Start of Block

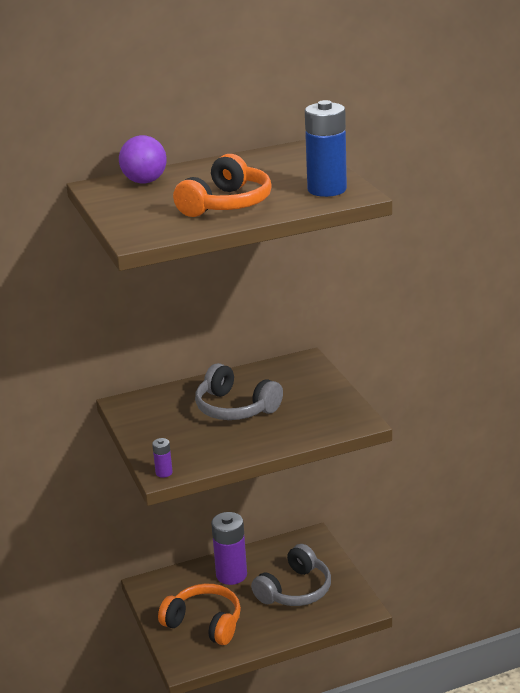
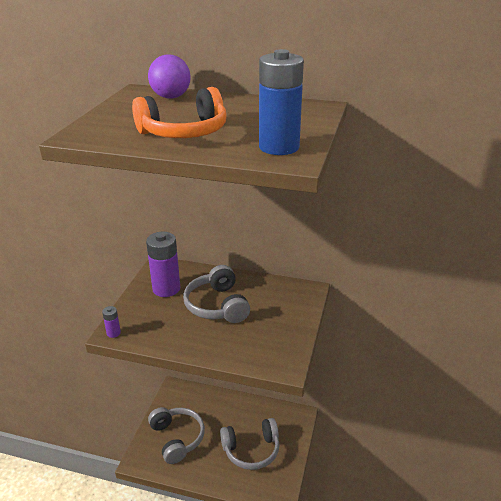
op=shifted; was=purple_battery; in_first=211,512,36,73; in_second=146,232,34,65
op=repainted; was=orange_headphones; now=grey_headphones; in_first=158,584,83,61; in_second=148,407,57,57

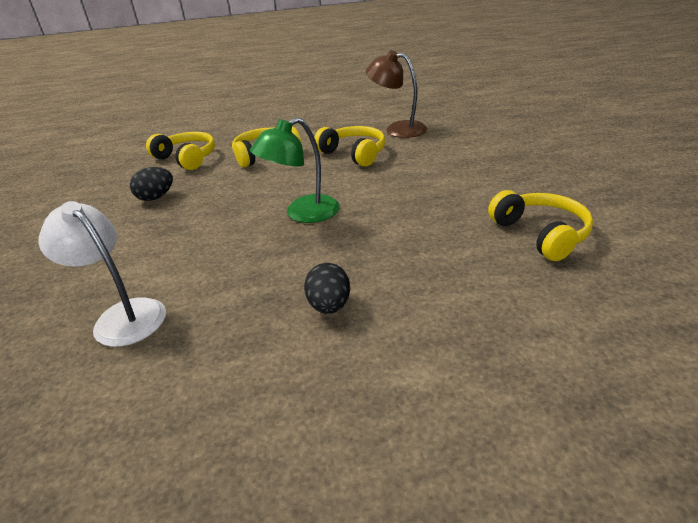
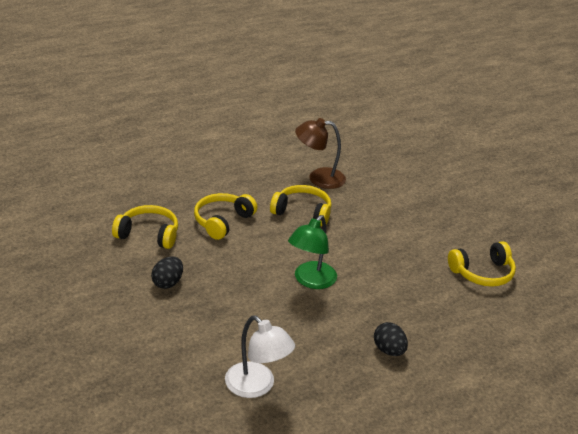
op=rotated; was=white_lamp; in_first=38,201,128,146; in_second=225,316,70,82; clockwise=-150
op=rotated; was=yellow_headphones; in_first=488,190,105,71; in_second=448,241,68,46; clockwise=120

End of Block
Start of Block

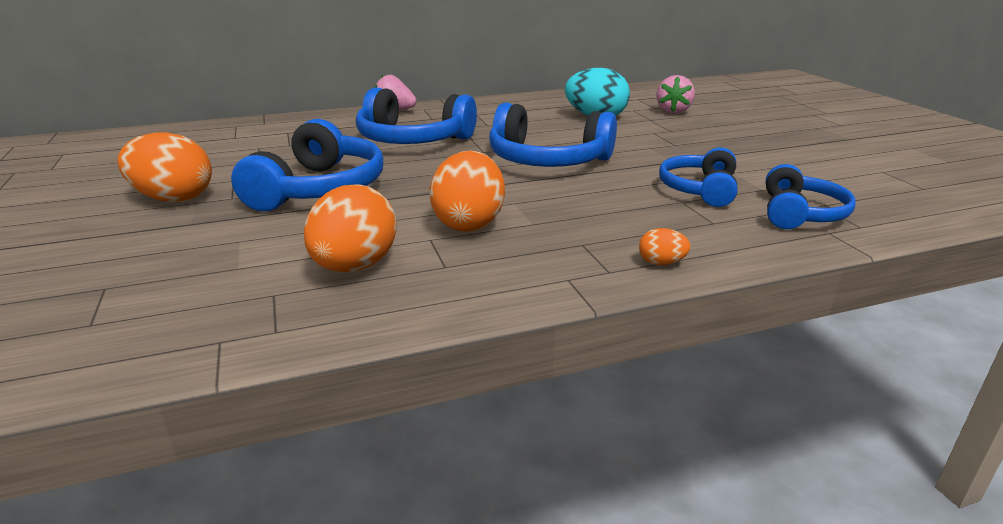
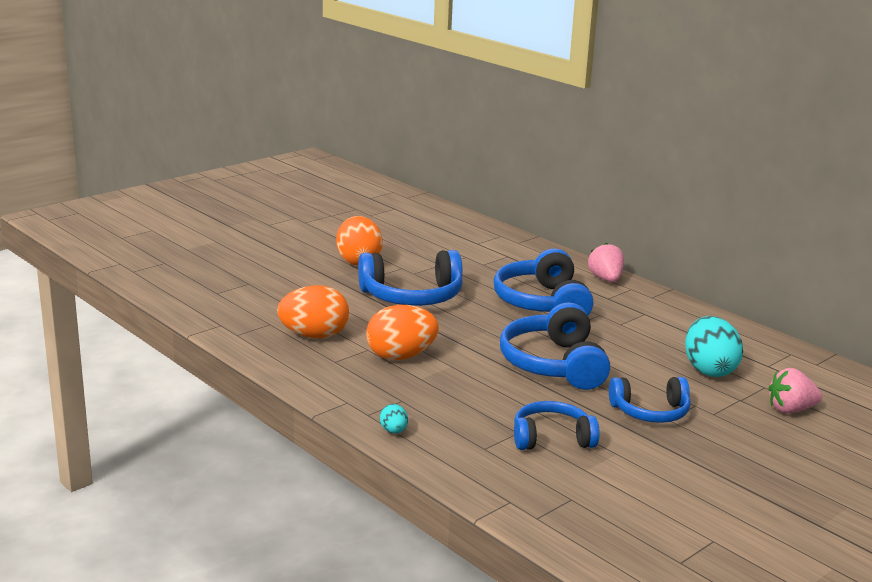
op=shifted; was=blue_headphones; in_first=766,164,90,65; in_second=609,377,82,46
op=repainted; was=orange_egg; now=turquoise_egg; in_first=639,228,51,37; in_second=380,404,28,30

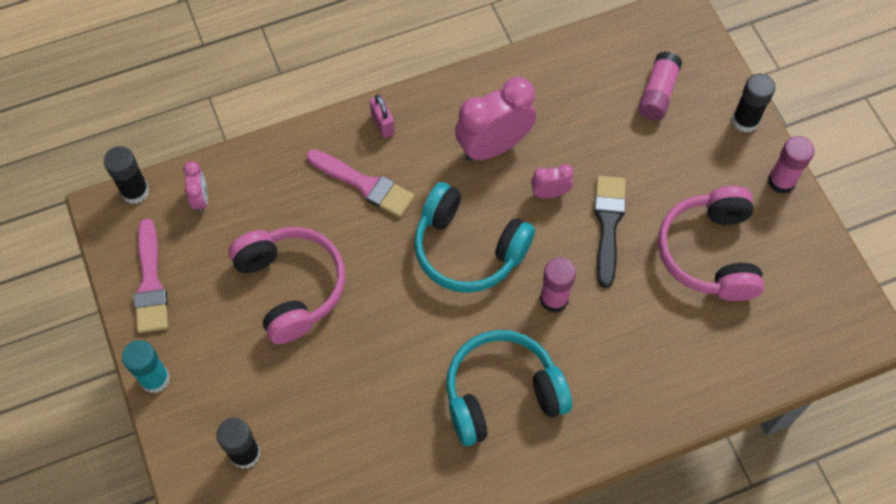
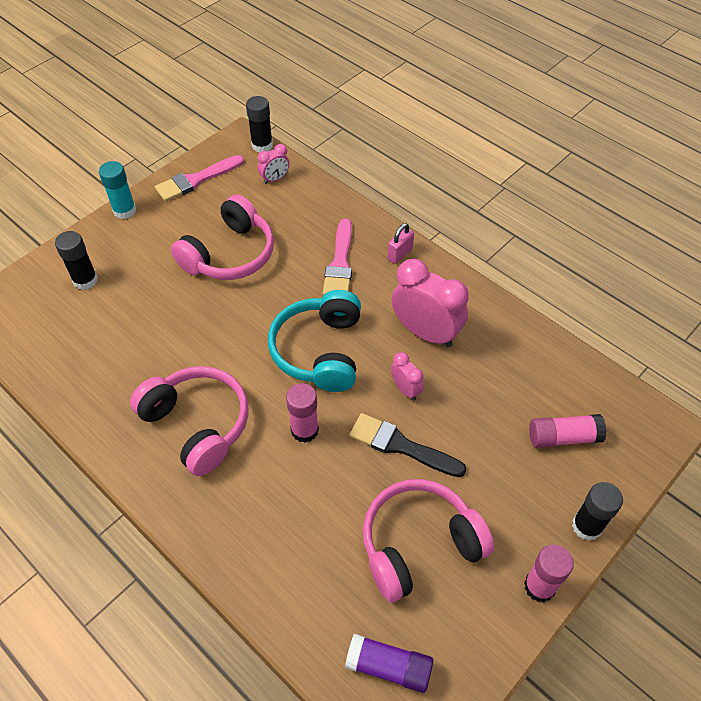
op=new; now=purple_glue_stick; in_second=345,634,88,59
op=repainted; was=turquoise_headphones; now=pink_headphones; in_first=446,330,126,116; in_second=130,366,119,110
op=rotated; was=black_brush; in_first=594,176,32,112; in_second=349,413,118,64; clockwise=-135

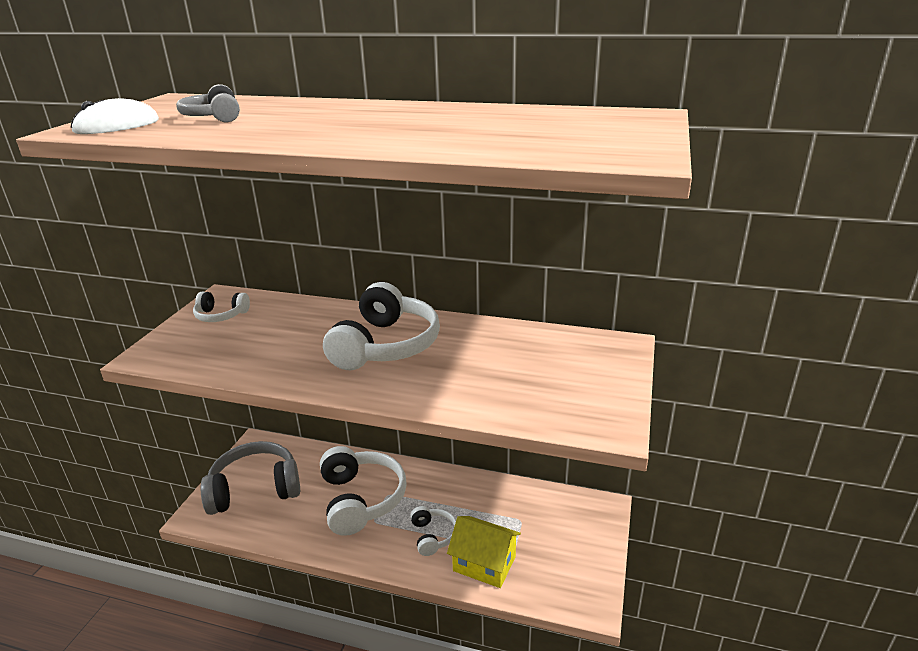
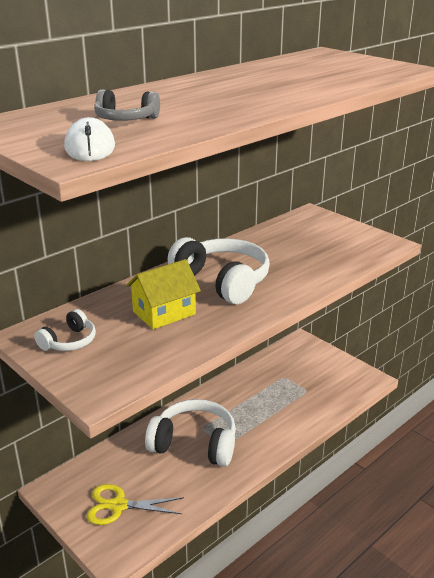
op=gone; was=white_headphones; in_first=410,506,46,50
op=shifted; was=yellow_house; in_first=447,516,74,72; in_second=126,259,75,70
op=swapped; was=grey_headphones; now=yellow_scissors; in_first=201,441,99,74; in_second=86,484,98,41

End of Block

## [TASK INSTRUCTIONS]
In the records above, everything from the line with "op=shifted; was=purple_battery; in_first=211,512,36,73;" down to the line with "op=rotated; was=yellow_headphones; in_first=488,190,105,71;" is to be set down exactly, both ends included, with no pictures and no other lines.

## [EXERCISE SOLUTION]
op=shifted; was=purple_battery; in_first=211,512,36,73; in_second=146,232,34,65
op=repainted; was=orange_headphones; now=grey_headphones; in_first=158,584,83,61; in_second=148,407,57,57

op=rotated; was=white_lamp; in_first=38,201,128,146; in_second=225,316,70,82; clockwise=-150
op=rotated; was=yellow_headphones; in_first=488,190,105,71; in_second=448,241,68,46; clockwise=120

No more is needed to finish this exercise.